## Entries provided

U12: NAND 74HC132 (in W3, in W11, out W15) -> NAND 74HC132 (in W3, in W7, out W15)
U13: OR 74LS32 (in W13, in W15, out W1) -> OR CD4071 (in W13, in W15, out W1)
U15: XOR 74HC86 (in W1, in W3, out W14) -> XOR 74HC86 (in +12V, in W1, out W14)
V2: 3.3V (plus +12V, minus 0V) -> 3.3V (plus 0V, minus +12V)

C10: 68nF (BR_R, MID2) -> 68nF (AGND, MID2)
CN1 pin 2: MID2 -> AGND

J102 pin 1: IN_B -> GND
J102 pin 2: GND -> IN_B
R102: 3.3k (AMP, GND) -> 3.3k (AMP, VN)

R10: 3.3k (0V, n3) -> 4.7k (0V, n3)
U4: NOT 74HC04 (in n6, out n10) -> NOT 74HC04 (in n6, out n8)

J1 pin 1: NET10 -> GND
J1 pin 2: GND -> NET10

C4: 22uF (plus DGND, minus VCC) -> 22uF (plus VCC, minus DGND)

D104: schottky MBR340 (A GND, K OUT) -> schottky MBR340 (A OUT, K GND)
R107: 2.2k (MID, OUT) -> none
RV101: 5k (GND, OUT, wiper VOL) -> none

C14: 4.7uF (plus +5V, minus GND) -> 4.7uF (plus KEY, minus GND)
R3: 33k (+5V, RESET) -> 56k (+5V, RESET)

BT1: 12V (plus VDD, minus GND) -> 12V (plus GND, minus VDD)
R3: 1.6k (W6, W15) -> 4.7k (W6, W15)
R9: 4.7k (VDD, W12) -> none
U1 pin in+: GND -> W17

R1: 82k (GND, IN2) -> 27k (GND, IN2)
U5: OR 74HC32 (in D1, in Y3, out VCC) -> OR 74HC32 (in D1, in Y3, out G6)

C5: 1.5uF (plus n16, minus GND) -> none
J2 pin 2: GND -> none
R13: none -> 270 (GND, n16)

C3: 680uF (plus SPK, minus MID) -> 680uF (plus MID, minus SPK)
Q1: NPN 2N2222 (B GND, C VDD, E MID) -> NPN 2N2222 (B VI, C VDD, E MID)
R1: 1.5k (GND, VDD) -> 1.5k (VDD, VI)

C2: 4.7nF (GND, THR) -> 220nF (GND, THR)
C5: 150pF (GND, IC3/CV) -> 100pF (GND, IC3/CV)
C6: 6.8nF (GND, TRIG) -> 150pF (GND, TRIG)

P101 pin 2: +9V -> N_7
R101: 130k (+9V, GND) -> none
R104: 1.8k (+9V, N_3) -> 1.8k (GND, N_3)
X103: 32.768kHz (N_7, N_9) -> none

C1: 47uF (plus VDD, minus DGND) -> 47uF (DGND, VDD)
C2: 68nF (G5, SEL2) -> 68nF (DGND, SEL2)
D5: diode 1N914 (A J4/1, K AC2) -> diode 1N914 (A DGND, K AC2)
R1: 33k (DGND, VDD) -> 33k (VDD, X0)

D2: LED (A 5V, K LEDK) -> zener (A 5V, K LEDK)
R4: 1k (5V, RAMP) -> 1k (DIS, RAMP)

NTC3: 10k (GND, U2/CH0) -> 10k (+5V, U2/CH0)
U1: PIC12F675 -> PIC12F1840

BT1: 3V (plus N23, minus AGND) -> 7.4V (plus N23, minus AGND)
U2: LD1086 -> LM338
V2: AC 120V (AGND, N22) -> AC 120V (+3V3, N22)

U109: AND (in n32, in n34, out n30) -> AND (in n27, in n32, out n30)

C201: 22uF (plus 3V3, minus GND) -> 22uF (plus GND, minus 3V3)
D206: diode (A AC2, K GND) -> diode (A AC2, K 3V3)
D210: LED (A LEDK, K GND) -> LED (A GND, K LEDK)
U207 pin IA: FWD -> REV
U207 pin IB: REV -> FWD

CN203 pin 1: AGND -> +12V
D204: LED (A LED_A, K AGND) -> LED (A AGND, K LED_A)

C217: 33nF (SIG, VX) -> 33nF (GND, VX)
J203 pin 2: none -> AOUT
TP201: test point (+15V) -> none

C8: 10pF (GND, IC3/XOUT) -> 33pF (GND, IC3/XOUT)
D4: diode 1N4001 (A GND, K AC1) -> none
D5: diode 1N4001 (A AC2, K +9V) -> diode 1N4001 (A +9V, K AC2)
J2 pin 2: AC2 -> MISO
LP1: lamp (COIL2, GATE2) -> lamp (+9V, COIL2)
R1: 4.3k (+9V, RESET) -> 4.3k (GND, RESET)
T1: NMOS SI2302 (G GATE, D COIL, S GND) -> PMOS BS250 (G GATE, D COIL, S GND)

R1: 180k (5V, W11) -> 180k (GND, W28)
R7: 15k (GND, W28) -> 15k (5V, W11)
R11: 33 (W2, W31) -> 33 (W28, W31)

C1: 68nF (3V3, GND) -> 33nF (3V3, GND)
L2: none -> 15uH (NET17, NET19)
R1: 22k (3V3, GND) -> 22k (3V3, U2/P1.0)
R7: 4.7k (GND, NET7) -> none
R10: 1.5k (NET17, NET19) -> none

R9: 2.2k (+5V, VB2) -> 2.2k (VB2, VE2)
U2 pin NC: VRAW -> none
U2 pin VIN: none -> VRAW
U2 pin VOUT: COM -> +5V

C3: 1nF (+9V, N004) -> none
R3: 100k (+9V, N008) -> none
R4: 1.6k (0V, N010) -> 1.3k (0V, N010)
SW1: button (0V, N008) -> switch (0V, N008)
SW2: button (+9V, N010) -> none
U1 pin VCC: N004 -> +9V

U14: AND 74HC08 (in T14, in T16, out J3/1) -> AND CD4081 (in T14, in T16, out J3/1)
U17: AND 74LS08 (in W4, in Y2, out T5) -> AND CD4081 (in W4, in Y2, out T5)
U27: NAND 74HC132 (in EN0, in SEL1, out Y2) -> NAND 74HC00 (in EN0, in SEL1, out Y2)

## Work order
Quote exactly and only the lines from the one holding "D5: diode 1N4001" through the end of the data.

## Result of the exercise
D5: diode 1N4001 (A AC2, K +9V) -> diode 1N4001 (A +9V, K AC2)
J2 pin 2: AC2 -> MISO
LP1: lamp (COIL2, GATE2) -> lamp (+9V, COIL2)
R1: 4.3k (+9V, RESET) -> 4.3k (GND, RESET)
T1: NMOS SI2302 (G GATE, D COIL, S GND) -> PMOS BS250 (G GATE, D COIL, S GND)

R1: 180k (5V, W11) -> 180k (GND, W28)
R7: 15k (GND, W28) -> 15k (5V, W11)
R11: 33 (W2, W31) -> 33 (W28, W31)

C1: 68nF (3V3, GND) -> 33nF (3V3, GND)
L2: none -> 15uH (NET17, NET19)
R1: 22k (3V3, GND) -> 22k (3V3, U2/P1.0)
R7: 4.7k (GND, NET7) -> none
R10: 1.5k (NET17, NET19) -> none

R9: 2.2k (+5V, VB2) -> 2.2k (VB2, VE2)
U2 pin NC: VRAW -> none
U2 pin VIN: none -> VRAW
U2 pin VOUT: COM -> +5V

C3: 1nF (+9V, N004) -> none
R3: 100k (+9V, N008) -> none
R4: 1.6k (0V, N010) -> 1.3k (0V, N010)
SW1: button (0V, N008) -> switch (0V, N008)
SW2: button (+9V, N010) -> none
U1 pin VCC: N004 -> +9V

U14: AND 74HC08 (in T14, in T16, out J3/1) -> AND CD4081 (in T14, in T16, out J3/1)
U17: AND 74LS08 (in W4, in Y2, out T5) -> AND CD4081 (in W4, in Y2, out T5)
U27: NAND 74HC132 (in EN0, in SEL1, out Y2) -> NAND 74HC00 (in EN0, in SEL1, out Y2)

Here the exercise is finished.